# PROBLEM DETAILS
What is needed is a verbatim copy of every record below, with the pictures left out.

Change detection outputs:
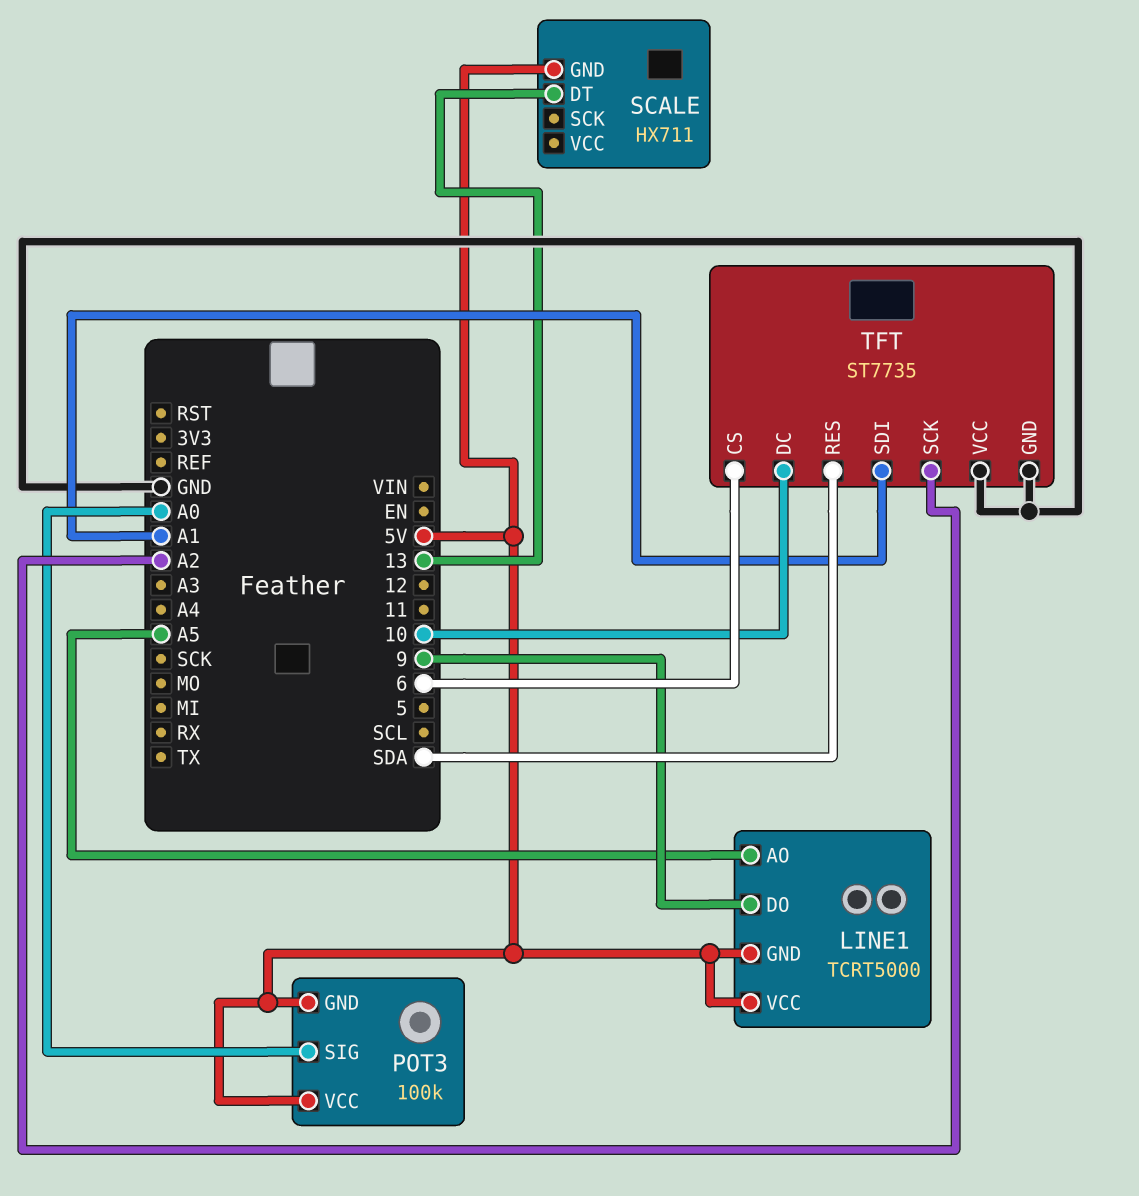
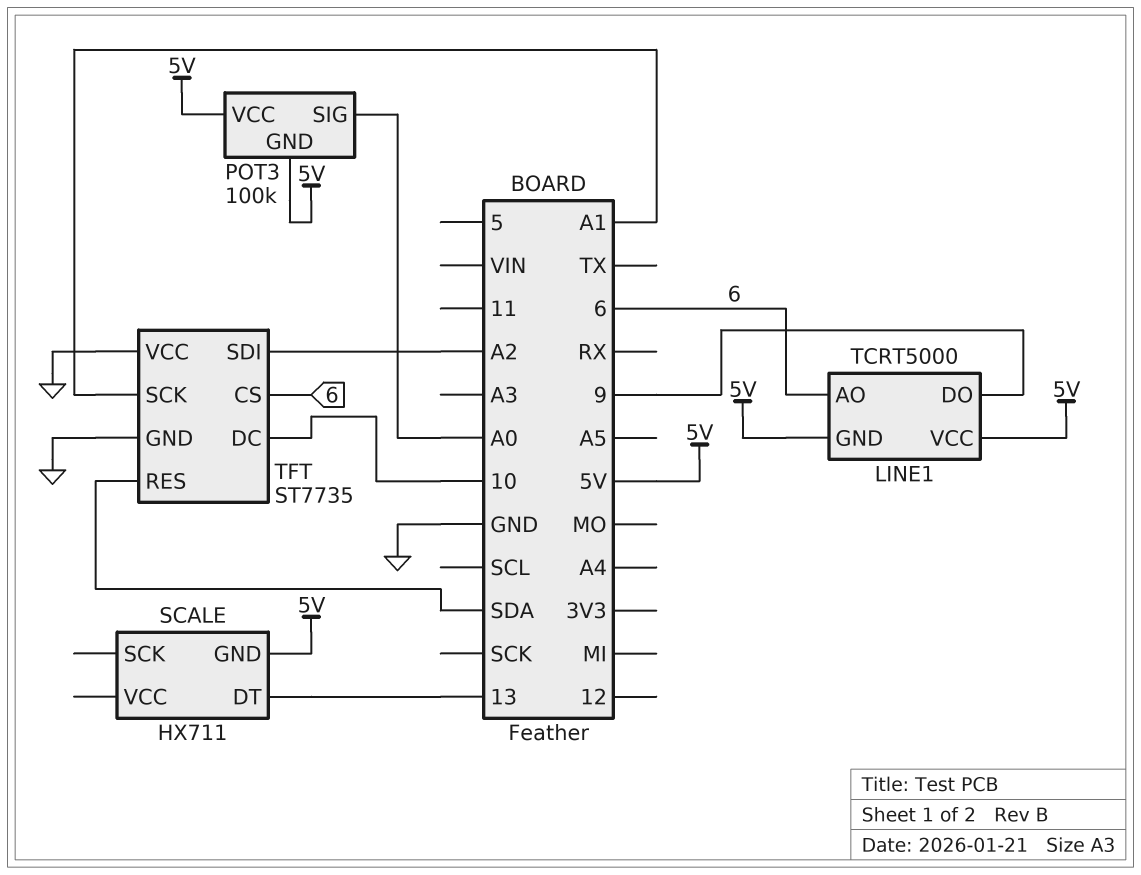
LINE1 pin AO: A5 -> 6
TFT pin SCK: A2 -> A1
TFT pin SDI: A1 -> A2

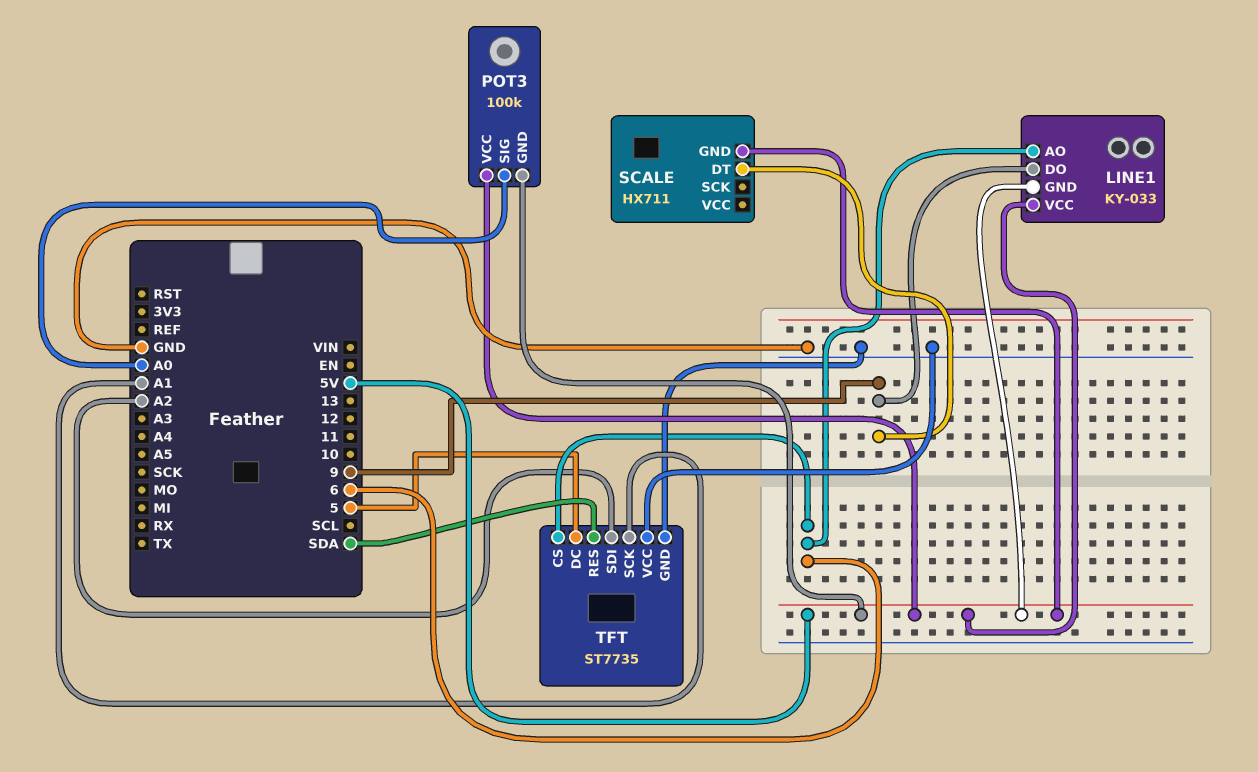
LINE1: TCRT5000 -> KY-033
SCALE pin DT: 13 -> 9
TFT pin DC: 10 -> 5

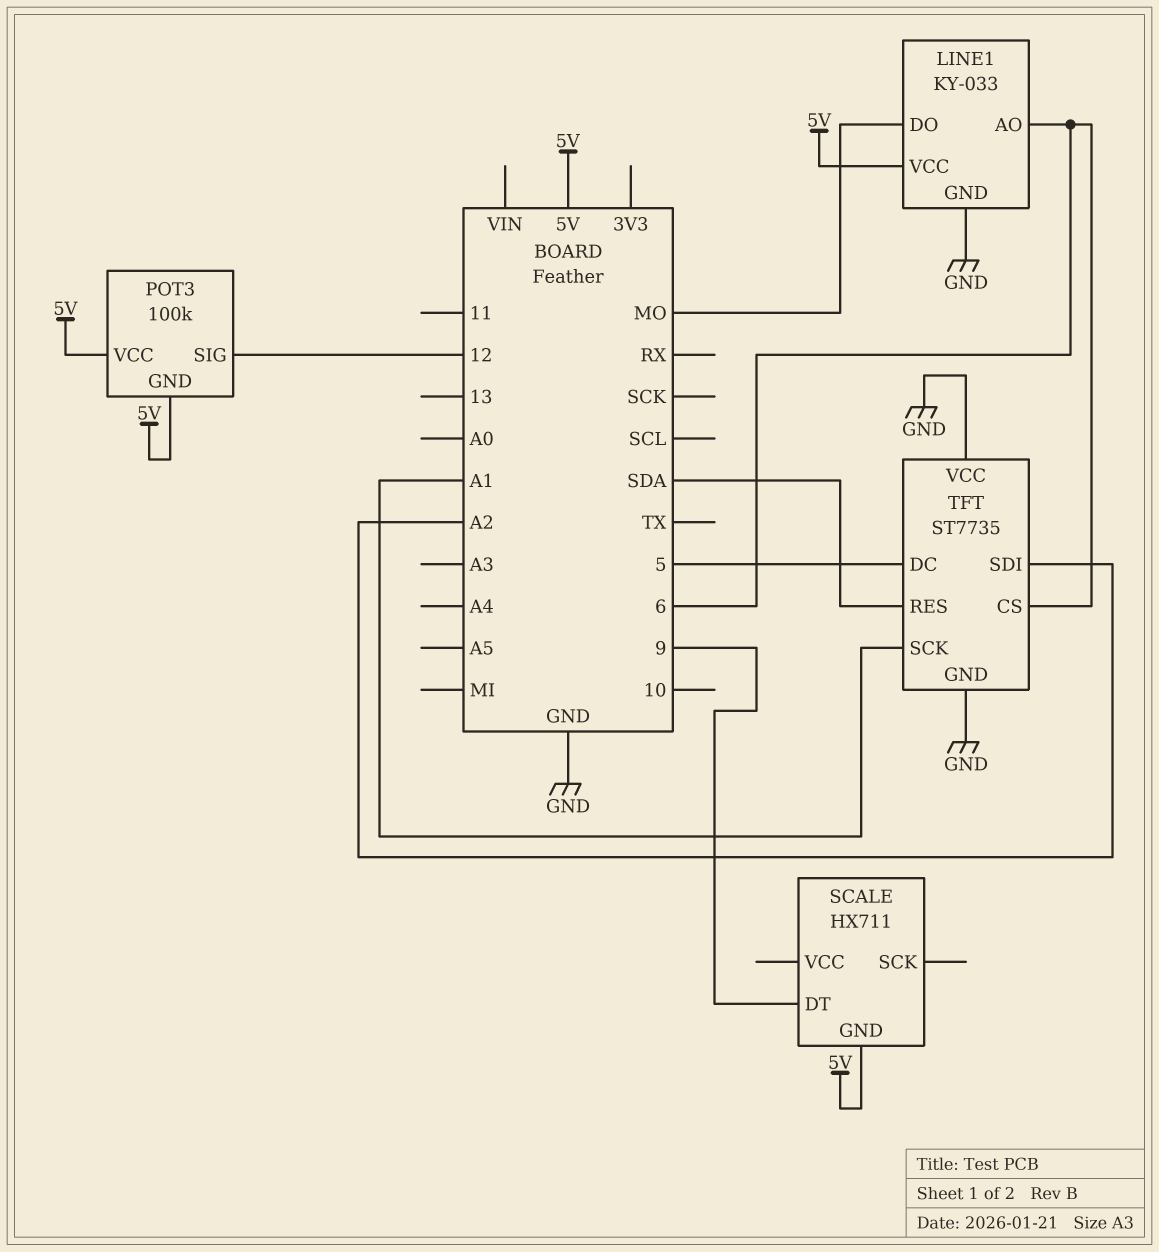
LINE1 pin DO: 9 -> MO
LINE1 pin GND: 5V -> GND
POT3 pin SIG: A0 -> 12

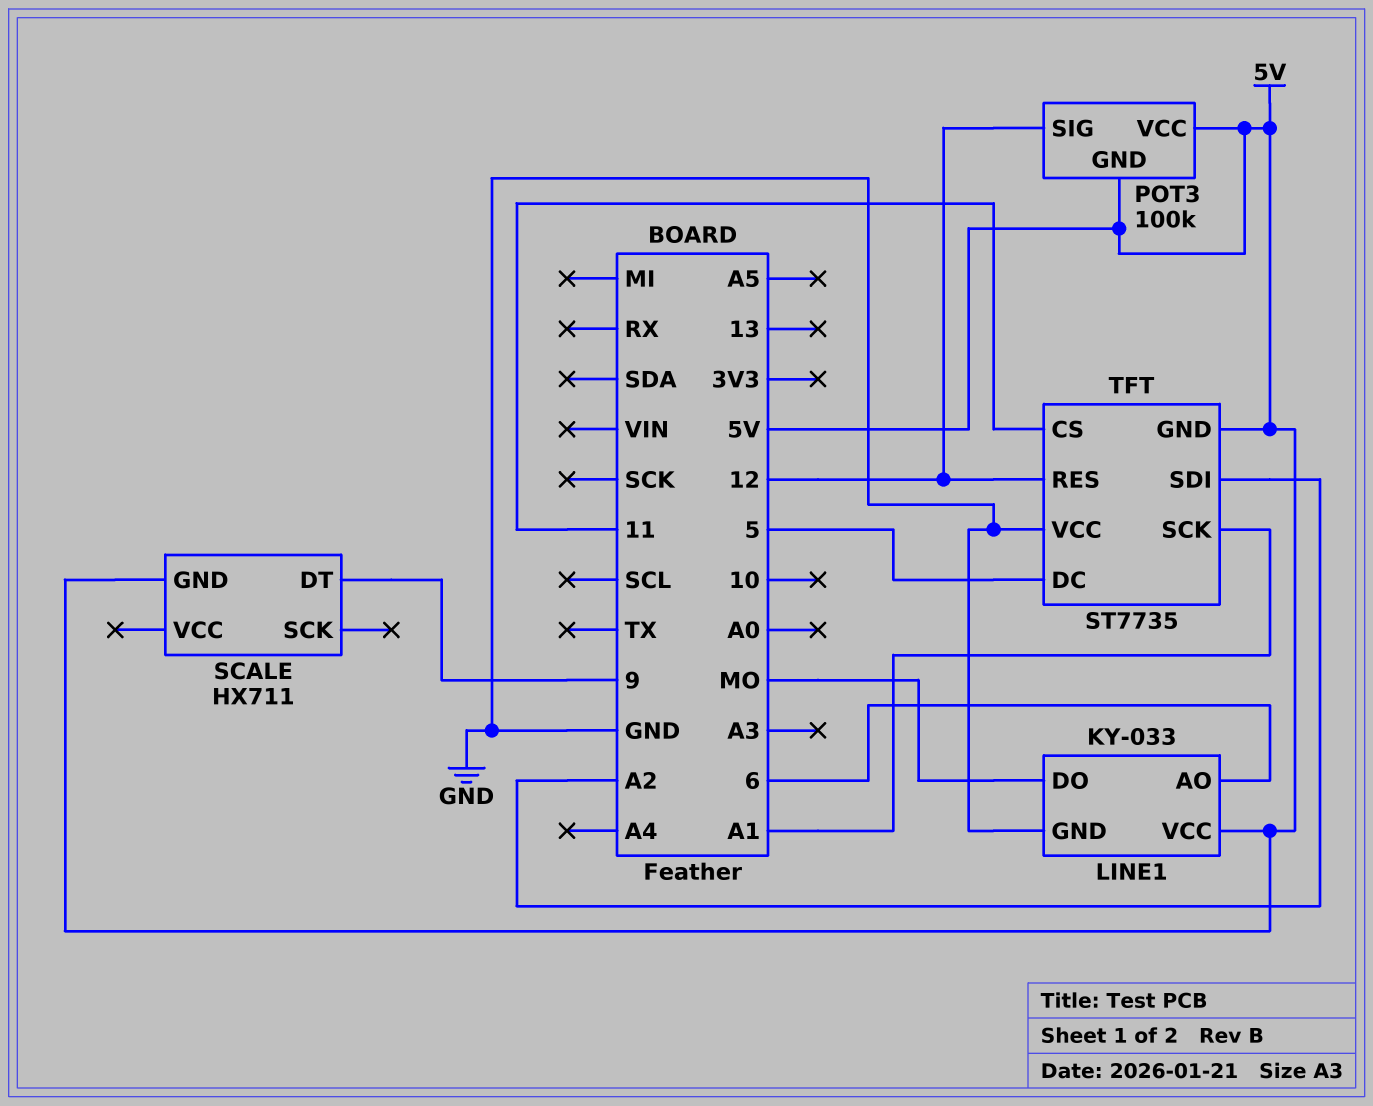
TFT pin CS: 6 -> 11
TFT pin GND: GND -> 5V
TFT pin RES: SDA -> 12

# THE COMPLETED TASK
LINE1 pin AO: A5 -> 6
TFT pin SCK: A2 -> A1
TFT pin SDI: A1 -> A2

LINE1: TCRT5000 -> KY-033
SCALE pin DT: 13 -> 9
TFT pin DC: 10 -> 5

LINE1 pin DO: 9 -> MO
LINE1 pin GND: 5V -> GND
POT3 pin SIG: A0 -> 12

TFT pin CS: 6 -> 11
TFT pin GND: GND -> 5V
TFT pin RES: SDA -> 12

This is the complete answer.